_WHAT THE TASK ASKS_. Write out all of the entries that follow, word for word, but skip the pictures.

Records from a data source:

>>>

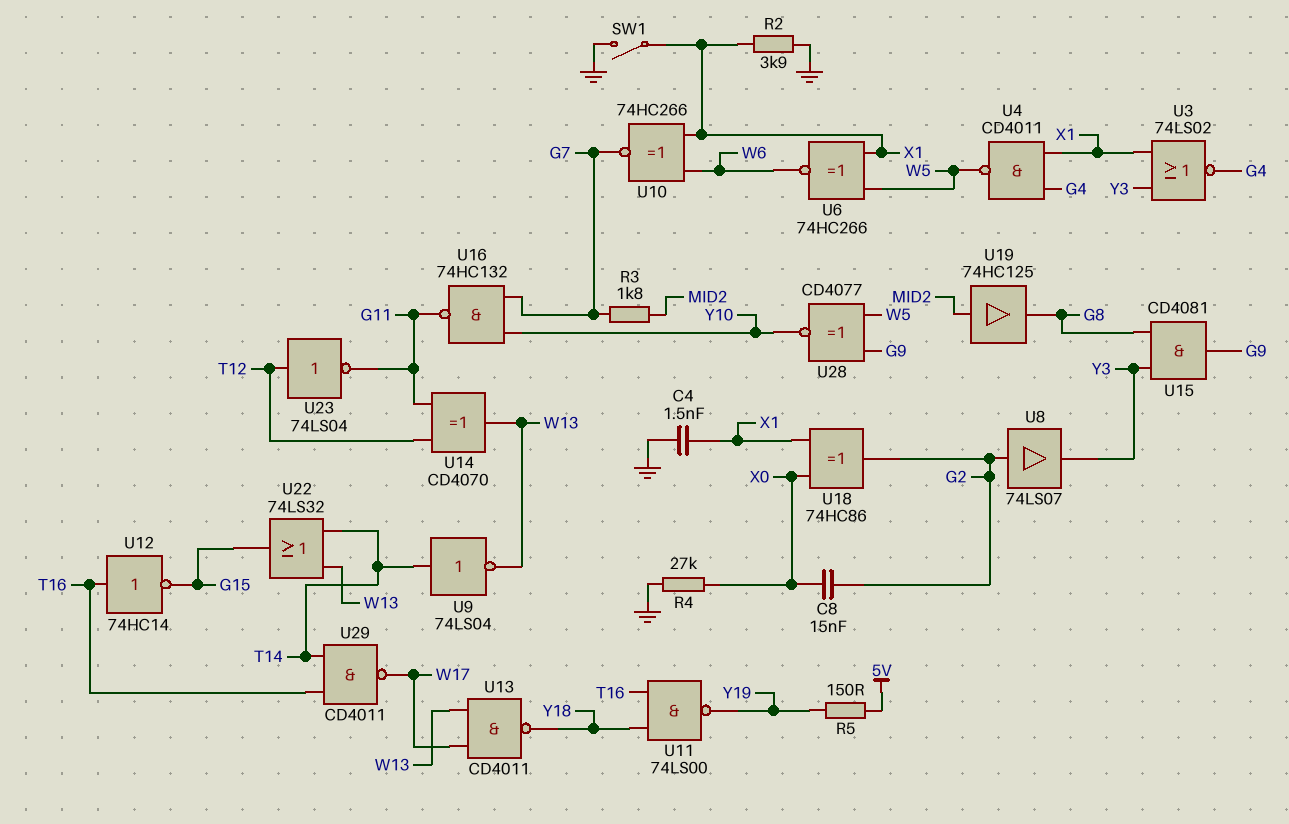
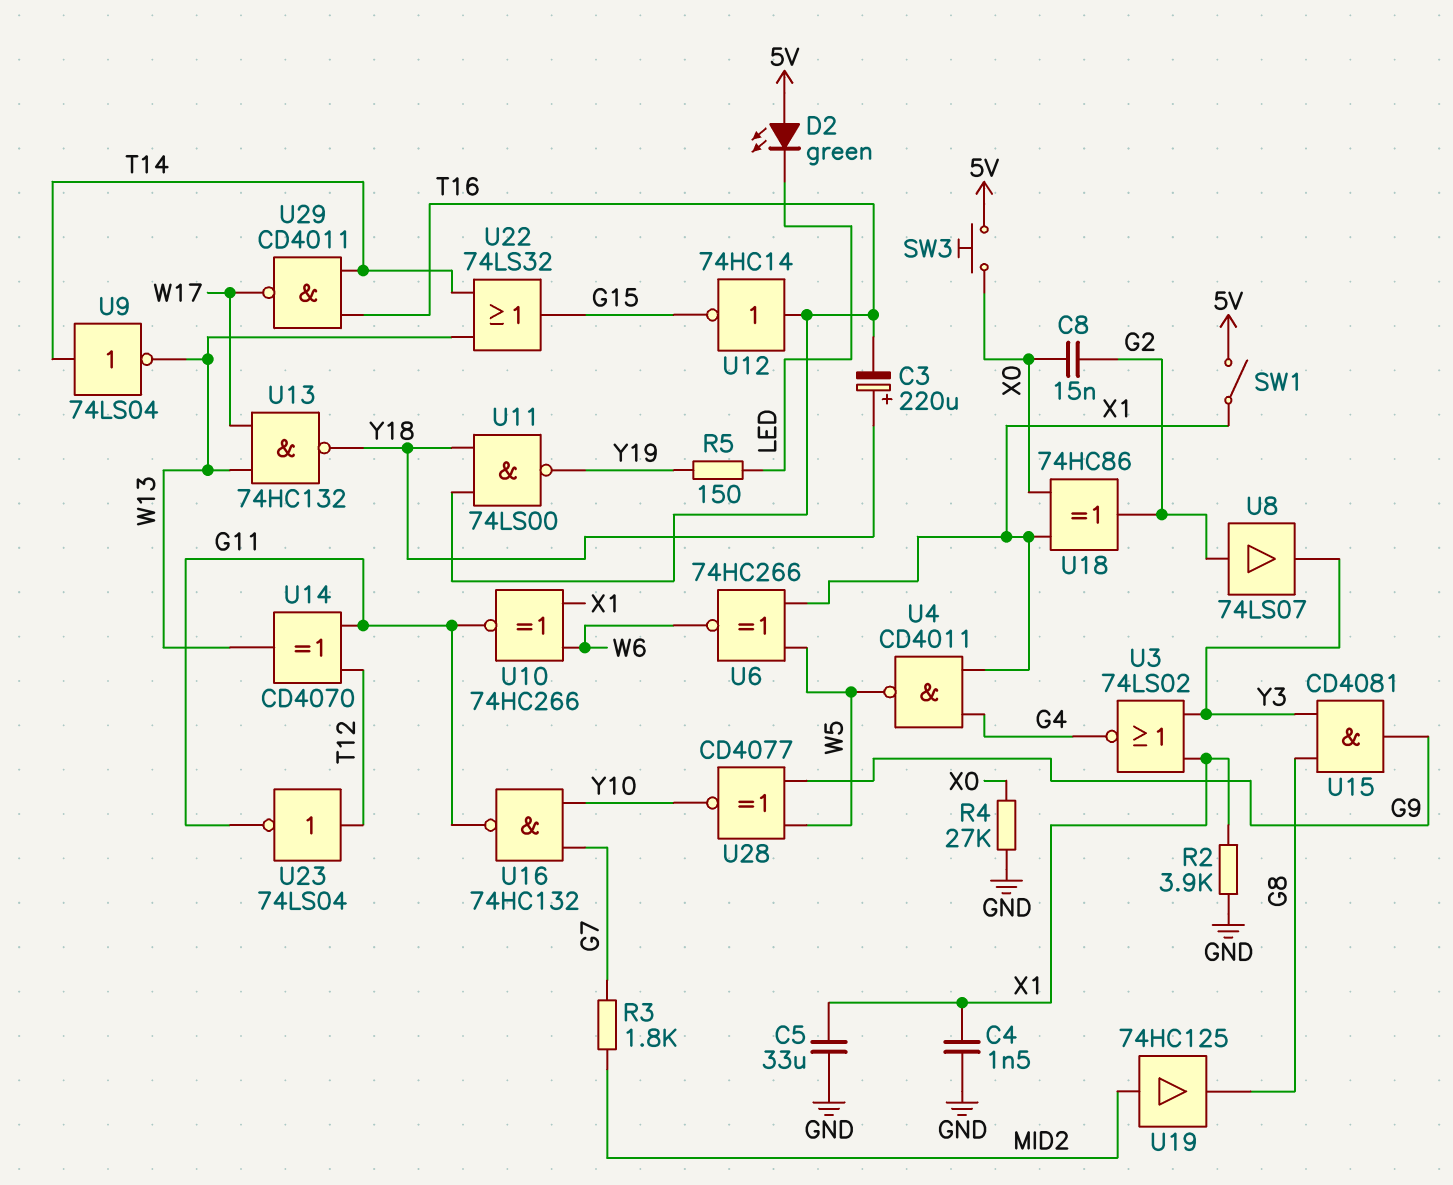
C3: none -> 220uF (plus Y18, minus T16)
C5: none -> 33uF (GND, X1)
D2: none -> LED green (A 5V, K LED)
R5: 150 (5V, Y19) -> 150 (LED, Y19)
SW1: switch (GND, X1) -> switch (5V, X1)
SW3: none -> button (5V, X0)
U10: XNOR 74HC266 (in W6, in X1, out G7) -> XNOR 74HC266 (in W6, in X1, out G11)
U13: NAND CD4011 (in W13, in W17, out Y18) -> NAND 74HC132 (in W13, in W17, out Y18)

<<<

_ANSWER TO THE PROBLEM_.
C3: none -> 220uF (plus Y18, minus T16)
C5: none -> 33uF (GND, X1)
D2: none -> LED green (A 5V, K LED)
R5: 150 (5V, Y19) -> 150 (LED, Y19)
SW1: switch (GND, X1) -> switch (5V, X1)
SW3: none -> button (5V, X0)
U10: XNOR 74HC266 (in W6, in X1, out G7) -> XNOR 74HC266 (in W6, in X1, out G11)
U13: NAND CD4011 (in W13, in W17, out Y18) -> NAND 74HC132 (in W13, in W17, out Y18)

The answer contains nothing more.